Problem to solve: Return all of the data exactly, with nothing left out but the pictures.
*** Data records Section Begins ***
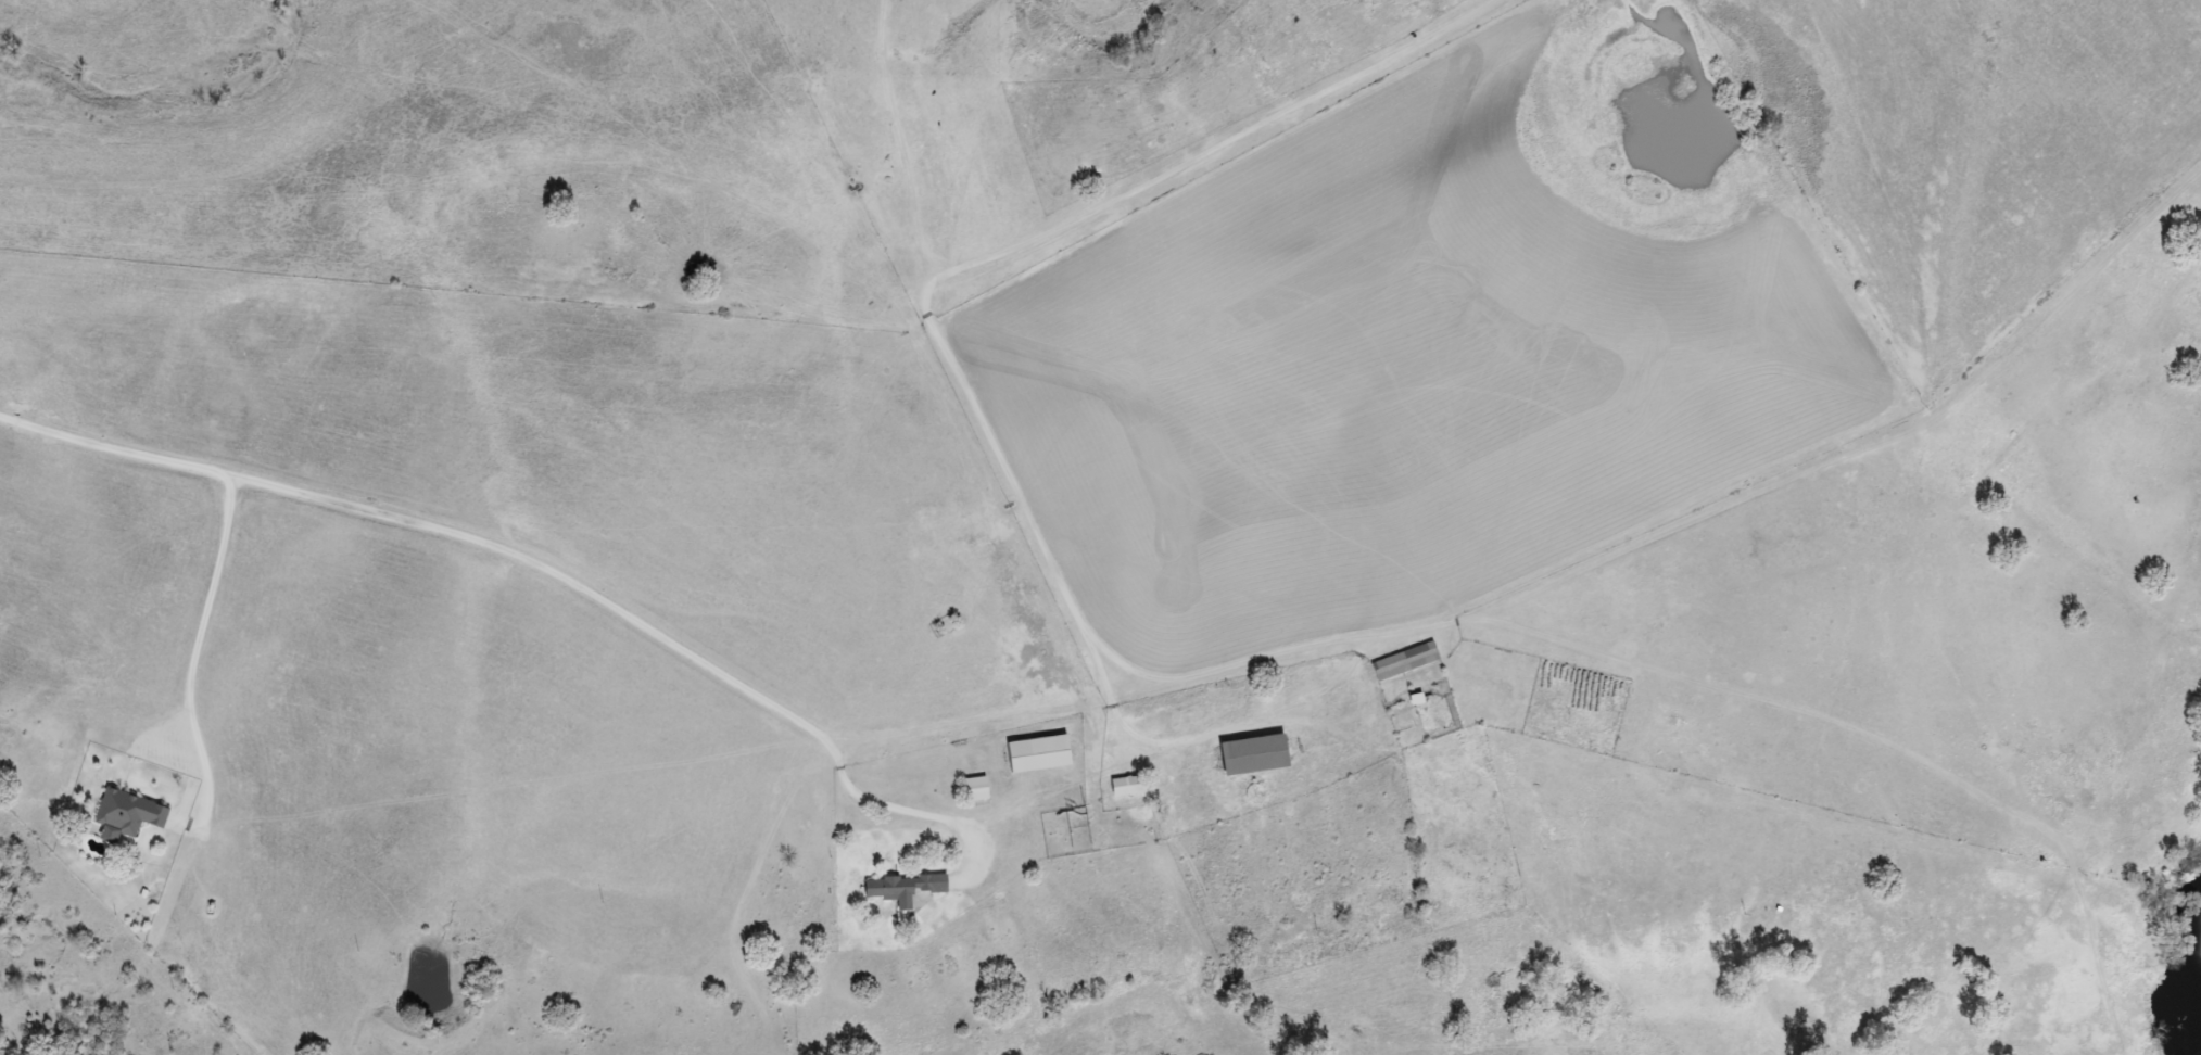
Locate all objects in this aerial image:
road: (493, 545)
building: (1400, 662)
building: (1030, 755)
building: (1246, 756)
building: (1121, 787)
building: (970, 790)
building: (123, 814)
building: (897, 889)
river: (2186, 983)

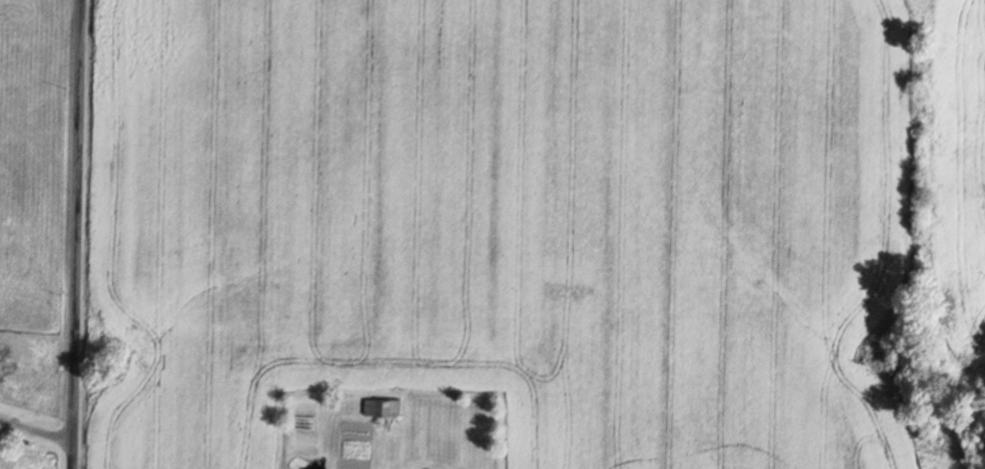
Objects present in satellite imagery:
road: (77, 234)
building: (386, 407)
building: (477, 420)
road: (36, 431)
*** Data records Section Ends ***
Expected answer:
Locate all objects in this aerial image:
road: (493, 545)
building: (1400, 662)
building: (1030, 755)
building: (1246, 756)
building: (1121, 787)
building: (970, 790)
building: (123, 814)
building: (897, 889)
river: (2186, 983)

Objects present in satellite imagery:
road: (77, 234)
building: (386, 407)
building: (477, 420)
road: (36, 431)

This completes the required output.